● Request:
For the word "cube", return each line of the data in which it occurs.

[Excerpts from a dataset]
-------------------------

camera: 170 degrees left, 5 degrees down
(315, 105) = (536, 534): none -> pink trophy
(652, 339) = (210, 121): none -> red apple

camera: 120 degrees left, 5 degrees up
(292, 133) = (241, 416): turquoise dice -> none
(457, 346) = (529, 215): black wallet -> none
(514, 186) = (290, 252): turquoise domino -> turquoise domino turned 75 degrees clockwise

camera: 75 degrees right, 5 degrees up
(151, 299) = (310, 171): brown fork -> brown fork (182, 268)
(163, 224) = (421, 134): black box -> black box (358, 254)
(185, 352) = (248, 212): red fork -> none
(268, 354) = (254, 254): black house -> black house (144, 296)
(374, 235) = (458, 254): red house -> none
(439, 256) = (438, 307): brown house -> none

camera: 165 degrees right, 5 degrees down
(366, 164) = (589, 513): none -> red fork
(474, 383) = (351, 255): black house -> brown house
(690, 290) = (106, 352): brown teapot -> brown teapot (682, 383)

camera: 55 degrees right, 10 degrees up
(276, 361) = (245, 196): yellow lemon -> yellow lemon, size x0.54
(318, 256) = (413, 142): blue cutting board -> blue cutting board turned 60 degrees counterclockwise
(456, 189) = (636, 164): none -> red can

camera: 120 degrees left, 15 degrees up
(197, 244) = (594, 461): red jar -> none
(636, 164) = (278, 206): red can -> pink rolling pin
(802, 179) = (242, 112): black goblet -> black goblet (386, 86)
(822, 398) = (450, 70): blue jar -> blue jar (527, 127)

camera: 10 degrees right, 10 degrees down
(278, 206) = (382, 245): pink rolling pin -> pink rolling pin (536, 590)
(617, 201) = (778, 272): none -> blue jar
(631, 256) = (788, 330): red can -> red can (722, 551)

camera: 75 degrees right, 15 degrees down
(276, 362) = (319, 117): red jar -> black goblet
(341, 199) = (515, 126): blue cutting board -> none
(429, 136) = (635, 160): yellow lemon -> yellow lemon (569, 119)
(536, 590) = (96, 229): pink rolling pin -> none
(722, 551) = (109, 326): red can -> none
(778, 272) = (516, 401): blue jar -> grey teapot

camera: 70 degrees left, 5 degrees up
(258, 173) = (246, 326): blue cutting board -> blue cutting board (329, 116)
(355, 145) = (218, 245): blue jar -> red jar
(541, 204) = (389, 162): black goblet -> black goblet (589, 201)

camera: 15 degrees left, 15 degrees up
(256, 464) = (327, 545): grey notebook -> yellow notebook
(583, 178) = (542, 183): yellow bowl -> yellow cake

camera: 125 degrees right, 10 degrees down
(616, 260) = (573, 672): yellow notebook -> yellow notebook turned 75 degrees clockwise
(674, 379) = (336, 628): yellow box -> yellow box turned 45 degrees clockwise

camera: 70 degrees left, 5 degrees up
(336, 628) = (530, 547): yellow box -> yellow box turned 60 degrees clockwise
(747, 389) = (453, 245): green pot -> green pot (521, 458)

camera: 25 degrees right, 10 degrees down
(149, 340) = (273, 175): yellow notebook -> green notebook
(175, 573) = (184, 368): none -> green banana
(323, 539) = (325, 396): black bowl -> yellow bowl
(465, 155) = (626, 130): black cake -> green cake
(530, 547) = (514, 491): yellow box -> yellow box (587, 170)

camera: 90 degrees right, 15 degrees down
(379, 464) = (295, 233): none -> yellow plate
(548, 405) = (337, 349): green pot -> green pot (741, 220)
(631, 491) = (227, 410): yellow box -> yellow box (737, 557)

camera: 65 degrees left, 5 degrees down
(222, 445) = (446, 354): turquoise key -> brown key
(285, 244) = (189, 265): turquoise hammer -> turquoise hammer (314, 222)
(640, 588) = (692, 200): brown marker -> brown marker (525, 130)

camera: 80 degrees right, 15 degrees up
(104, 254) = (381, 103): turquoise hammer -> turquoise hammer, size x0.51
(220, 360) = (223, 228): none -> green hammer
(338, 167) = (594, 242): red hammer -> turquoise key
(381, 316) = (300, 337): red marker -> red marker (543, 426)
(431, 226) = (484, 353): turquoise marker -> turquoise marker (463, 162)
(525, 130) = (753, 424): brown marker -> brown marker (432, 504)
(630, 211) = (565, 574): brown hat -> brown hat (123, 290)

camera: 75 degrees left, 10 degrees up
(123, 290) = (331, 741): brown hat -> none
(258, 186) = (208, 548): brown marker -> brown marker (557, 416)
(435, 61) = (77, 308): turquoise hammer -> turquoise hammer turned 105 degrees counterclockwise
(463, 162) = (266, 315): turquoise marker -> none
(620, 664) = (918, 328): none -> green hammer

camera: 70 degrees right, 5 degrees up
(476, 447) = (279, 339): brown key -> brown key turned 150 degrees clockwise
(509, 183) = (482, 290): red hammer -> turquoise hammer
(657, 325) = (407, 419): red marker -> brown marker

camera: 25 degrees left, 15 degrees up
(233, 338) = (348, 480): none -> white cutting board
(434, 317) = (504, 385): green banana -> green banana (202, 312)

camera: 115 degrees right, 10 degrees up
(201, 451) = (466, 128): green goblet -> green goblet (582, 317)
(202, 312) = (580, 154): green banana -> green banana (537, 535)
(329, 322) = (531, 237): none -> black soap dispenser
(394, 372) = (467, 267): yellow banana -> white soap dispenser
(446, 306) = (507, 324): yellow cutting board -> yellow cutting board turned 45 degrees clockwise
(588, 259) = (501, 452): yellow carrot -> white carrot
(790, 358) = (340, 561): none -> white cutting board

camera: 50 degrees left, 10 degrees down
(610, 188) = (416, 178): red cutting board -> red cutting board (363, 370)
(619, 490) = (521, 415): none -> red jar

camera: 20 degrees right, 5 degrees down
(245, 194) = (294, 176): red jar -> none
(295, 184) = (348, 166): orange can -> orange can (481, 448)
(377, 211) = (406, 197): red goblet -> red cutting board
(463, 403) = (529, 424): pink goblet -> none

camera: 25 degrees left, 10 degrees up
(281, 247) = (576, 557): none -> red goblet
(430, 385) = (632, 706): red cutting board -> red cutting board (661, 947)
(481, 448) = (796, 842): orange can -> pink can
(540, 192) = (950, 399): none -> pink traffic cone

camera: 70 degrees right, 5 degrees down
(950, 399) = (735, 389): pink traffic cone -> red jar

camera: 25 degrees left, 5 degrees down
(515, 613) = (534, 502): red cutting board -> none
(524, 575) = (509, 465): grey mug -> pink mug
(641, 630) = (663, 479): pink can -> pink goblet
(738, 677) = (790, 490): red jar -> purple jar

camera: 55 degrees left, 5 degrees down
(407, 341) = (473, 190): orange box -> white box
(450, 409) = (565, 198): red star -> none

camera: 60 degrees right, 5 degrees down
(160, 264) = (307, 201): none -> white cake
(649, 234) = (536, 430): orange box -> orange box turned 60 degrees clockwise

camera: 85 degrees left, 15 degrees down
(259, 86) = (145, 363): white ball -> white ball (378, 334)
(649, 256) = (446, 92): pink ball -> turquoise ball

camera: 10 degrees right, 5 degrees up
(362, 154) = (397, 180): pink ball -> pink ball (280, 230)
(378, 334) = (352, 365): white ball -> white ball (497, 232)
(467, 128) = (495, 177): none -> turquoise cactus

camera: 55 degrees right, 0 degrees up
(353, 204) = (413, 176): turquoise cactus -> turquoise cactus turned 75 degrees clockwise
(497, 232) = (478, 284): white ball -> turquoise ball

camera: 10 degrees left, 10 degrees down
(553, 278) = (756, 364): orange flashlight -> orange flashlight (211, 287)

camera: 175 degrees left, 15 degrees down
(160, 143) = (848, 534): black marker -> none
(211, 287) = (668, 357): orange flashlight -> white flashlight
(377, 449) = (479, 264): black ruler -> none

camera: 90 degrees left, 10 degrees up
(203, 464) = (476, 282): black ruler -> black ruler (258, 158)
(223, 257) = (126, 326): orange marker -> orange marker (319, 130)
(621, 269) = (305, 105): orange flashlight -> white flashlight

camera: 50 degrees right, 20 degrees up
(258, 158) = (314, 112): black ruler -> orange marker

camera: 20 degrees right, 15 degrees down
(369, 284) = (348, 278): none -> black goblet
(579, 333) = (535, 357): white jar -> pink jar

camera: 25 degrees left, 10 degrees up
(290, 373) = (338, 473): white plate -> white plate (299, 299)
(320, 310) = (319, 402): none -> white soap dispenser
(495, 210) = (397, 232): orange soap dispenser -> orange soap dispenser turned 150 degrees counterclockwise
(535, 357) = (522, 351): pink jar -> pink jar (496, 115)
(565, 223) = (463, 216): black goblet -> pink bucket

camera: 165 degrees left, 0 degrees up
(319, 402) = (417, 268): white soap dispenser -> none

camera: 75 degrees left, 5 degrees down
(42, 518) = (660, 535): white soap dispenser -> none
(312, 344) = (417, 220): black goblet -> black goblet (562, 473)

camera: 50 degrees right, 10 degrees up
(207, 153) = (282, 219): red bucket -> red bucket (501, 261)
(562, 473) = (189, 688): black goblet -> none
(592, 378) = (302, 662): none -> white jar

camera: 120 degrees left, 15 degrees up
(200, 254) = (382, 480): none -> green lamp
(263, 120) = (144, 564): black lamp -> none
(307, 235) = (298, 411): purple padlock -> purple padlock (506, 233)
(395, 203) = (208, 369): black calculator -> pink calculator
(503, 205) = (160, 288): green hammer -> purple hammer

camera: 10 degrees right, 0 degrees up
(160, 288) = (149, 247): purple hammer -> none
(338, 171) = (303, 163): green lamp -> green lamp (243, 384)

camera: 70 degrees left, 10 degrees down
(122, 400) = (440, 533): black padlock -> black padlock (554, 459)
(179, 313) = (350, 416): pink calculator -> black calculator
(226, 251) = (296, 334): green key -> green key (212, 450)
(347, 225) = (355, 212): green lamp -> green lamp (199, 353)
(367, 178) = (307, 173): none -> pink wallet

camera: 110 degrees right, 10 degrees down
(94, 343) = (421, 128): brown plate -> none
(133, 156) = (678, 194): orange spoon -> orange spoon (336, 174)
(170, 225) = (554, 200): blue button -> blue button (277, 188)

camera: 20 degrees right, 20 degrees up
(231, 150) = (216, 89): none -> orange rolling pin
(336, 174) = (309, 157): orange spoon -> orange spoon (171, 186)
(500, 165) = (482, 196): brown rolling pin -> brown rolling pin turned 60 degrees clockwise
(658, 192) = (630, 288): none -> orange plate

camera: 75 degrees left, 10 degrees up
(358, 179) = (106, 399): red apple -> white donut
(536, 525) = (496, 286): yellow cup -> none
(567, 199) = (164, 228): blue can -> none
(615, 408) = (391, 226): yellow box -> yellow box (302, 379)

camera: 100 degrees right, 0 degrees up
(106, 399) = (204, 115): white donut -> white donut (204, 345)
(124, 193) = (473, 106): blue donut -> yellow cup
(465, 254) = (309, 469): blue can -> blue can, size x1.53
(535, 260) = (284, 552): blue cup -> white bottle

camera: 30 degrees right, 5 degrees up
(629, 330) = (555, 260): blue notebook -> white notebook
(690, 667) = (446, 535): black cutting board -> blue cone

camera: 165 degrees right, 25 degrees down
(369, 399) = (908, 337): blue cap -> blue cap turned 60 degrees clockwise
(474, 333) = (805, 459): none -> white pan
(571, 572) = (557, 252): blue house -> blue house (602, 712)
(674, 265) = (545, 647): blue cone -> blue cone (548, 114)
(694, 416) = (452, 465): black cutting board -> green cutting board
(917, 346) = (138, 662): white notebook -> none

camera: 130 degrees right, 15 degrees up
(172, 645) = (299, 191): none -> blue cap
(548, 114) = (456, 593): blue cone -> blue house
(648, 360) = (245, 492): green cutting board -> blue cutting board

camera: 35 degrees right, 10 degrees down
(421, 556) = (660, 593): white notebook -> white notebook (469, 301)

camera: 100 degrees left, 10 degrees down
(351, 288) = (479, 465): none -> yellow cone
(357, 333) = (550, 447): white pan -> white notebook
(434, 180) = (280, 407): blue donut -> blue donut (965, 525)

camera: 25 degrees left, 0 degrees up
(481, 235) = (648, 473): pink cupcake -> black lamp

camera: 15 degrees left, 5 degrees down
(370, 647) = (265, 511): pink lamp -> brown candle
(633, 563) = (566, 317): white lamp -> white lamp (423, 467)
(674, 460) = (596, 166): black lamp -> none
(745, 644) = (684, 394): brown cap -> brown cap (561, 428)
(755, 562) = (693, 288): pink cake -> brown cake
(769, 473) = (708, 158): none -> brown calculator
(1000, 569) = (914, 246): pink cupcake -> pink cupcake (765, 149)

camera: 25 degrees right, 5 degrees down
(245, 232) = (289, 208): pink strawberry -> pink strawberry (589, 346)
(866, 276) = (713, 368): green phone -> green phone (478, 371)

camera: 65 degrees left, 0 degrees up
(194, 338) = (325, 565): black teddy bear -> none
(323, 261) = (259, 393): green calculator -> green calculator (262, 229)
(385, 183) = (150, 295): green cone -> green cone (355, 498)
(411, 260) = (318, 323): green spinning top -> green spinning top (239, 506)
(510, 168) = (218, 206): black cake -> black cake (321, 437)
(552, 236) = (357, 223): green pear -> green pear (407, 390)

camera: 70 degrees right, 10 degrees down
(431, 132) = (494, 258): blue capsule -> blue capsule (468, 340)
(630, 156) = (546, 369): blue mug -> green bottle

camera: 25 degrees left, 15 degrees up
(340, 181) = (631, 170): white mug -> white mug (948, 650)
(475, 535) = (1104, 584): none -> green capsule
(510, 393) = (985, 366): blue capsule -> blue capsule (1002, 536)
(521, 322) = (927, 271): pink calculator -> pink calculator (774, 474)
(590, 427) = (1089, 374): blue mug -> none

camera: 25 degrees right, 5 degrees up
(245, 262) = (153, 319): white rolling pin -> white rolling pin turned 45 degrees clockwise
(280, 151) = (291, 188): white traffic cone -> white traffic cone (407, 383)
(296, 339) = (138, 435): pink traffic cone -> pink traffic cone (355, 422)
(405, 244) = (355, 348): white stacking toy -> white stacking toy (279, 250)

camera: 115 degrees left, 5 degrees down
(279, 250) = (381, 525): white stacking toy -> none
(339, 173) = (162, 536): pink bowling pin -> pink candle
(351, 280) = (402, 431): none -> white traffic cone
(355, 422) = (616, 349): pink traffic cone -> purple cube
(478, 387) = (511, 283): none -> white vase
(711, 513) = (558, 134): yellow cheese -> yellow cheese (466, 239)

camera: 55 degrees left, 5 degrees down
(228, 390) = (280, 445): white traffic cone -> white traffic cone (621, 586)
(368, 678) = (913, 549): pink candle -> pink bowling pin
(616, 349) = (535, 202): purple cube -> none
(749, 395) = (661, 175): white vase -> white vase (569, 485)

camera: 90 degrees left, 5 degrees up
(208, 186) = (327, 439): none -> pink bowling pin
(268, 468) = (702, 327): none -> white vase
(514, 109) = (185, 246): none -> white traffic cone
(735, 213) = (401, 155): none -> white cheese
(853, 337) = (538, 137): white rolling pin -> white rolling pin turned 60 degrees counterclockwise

-------------------------

● Your response:
(355, 422) = (616, 349): pink traffic cone -> purple cube
(616, 349) = (535, 202): purple cube -> none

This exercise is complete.